Information shown –
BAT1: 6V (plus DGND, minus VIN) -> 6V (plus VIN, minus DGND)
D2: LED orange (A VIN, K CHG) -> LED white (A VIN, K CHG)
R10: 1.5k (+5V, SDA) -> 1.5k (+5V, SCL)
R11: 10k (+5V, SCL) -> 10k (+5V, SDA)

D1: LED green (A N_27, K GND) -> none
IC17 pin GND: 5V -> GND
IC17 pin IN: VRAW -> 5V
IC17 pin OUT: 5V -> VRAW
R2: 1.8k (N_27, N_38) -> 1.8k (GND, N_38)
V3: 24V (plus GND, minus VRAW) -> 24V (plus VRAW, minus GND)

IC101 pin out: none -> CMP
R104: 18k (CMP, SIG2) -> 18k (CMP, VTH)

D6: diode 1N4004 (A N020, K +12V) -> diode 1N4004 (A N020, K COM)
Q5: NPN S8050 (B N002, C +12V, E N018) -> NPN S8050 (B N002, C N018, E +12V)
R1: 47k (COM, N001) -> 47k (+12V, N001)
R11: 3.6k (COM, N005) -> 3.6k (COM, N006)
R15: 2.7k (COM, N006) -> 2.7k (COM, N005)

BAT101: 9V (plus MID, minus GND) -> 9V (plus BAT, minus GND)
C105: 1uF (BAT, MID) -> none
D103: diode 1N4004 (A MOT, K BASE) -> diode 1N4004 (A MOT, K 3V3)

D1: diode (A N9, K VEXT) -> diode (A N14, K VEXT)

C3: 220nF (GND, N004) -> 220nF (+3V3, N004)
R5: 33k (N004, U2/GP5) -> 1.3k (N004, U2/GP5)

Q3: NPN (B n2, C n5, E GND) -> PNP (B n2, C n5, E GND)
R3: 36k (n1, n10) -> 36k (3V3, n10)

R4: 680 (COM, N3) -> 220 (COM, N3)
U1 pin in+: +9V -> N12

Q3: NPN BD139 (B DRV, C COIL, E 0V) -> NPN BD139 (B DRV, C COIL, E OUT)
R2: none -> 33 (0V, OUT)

Activity – Working from the material above, reproduce it in full and unchanged.

Answer below –
BAT1: 6V (plus DGND, minus VIN) -> 6V (plus VIN, minus DGND)
D2: LED orange (A VIN, K CHG) -> LED white (A VIN, K CHG)
R10: 1.5k (+5V, SDA) -> 1.5k (+5V, SCL)
R11: 10k (+5V, SCL) -> 10k (+5V, SDA)

D1: LED green (A N_27, K GND) -> none
IC17 pin GND: 5V -> GND
IC17 pin IN: VRAW -> 5V
IC17 pin OUT: 5V -> VRAW
R2: 1.8k (N_27, N_38) -> 1.8k (GND, N_38)
V3: 24V (plus GND, minus VRAW) -> 24V (plus VRAW, minus GND)

IC101 pin out: none -> CMP
R104: 18k (CMP, SIG2) -> 18k (CMP, VTH)

D6: diode 1N4004 (A N020, K +12V) -> diode 1N4004 (A N020, K COM)
Q5: NPN S8050 (B N002, C +12V, E N018) -> NPN S8050 (B N002, C N018, E +12V)
R1: 47k (COM, N001) -> 47k (+12V, N001)
R11: 3.6k (COM, N005) -> 3.6k (COM, N006)
R15: 2.7k (COM, N006) -> 2.7k (COM, N005)

BAT101: 9V (plus MID, minus GND) -> 9V (plus BAT, minus GND)
C105: 1uF (BAT, MID) -> none
D103: diode 1N4004 (A MOT, K BASE) -> diode 1N4004 (A MOT, K 3V3)

D1: diode (A N9, K VEXT) -> diode (A N14, K VEXT)

C3: 220nF (GND, N004) -> 220nF (+3V3, N004)
R5: 33k (N004, U2/GP5) -> 1.3k (N004, U2/GP5)

Q3: NPN (B n2, C n5, E GND) -> PNP (B n2, C n5, E GND)
R3: 36k (n1, n10) -> 36k (3V3, n10)

R4: 680 (COM, N3) -> 220 (COM, N3)
U1 pin in+: +9V -> N12

Q3: NPN BD139 (B DRV, C COIL, E 0V) -> NPN BD139 (B DRV, C COIL, E OUT)
R2: none -> 33 (0V, OUT)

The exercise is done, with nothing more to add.